■ **Task to complete**
Please give the data again exactly, with no line dropped.
--- Data supplied ---
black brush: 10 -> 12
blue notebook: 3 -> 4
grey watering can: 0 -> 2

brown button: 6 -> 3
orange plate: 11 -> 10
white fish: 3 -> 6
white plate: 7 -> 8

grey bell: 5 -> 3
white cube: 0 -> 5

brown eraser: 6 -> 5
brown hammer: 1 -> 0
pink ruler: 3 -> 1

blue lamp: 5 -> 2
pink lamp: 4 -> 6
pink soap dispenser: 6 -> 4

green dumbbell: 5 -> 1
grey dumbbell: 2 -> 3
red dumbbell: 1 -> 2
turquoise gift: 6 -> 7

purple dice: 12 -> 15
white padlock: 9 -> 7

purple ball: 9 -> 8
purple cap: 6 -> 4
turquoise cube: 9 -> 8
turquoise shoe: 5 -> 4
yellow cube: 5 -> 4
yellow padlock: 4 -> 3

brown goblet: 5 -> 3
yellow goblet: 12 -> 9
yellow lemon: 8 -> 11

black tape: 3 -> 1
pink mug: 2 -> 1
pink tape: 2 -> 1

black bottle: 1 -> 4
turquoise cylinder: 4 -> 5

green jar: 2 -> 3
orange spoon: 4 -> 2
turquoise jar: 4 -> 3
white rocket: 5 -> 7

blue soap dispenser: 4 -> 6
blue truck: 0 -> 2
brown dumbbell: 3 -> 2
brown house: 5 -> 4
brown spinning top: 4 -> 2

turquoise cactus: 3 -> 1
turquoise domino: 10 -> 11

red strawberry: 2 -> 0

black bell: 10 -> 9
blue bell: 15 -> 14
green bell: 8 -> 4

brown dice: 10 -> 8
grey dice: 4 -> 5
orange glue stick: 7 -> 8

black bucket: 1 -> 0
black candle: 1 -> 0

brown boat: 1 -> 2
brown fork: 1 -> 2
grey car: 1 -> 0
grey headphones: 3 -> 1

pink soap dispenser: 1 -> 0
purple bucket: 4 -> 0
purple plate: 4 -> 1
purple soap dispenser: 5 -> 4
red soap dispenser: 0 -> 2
---
■ **Task response**
black brush: 10 -> 12
blue notebook: 3 -> 4
grey watering can: 0 -> 2

brown button: 6 -> 3
orange plate: 11 -> 10
white fish: 3 -> 6
white plate: 7 -> 8

grey bell: 5 -> 3
white cube: 0 -> 5

brown eraser: 6 -> 5
brown hammer: 1 -> 0
pink ruler: 3 -> 1

blue lamp: 5 -> 2
pink lamp: 4 -> 6
pink soap dispenser: 6 -> 4

green dumbbell: 5 -> 1
grey dumbbell: 2 -> 3
red dumbbell: 1 -> 2
turquoise gift: 6 -> 7

purple dice: 12 -> 15
white padlock: 9 -> 7

purple ball: 9 -> 8
purple cap: 6 -> 4
turquoise cube: 9 -> 8
turquoise shoe: 5 -> 4
yellow cube: 5 -> 4
yellow padlock: 4 -> 3

brown goblet: 5 -> 3
yellow goblet: 12 -> 9
yellow lemon: 8 -> 11

black tape: 3 -> 1
pink mug: 2 -> 1
pink tape: 2 -> 1

black bottle: 1 -> 4
turquoise cylinder: 4 -> 5

green jar: 2 -> 3
orange spoon: 4 -> 2
turquoise jar: 4 -> 3
white rocket: 5 -> 7

blue soap dispenser: 4 -> 6
blue truck: 0 -> 2
brown dumbbell: 3 -> 2
brown house: 5 -> 4
brown spinning top: 4 -> 2

turquoise cactus: 3 -> 1
turquoise domino: 10 -> 11

red strawberry: 2 -> 0

black bell: 10 -> 9
blue bell: 15 -> 14
green bell: 8 -> 4

brown dice: 10 -> 8
grey dice: 4 -> 5
orange glue stick: 7 -> 8

black bucket: 1 -> 0
black candle: 1 -> 0

brown boat: 1 -> 2
brown fork: 1 -> 2
grey car: 1 -> 0
grey headphones: 3 -> 1

pink soap dispenser: 1 -> 0
purple bucket: 4 -> 0
purple plate: 4 -> 1
purple soap dispenser: 5 -> 4
red soap dispenser: 0 -> 2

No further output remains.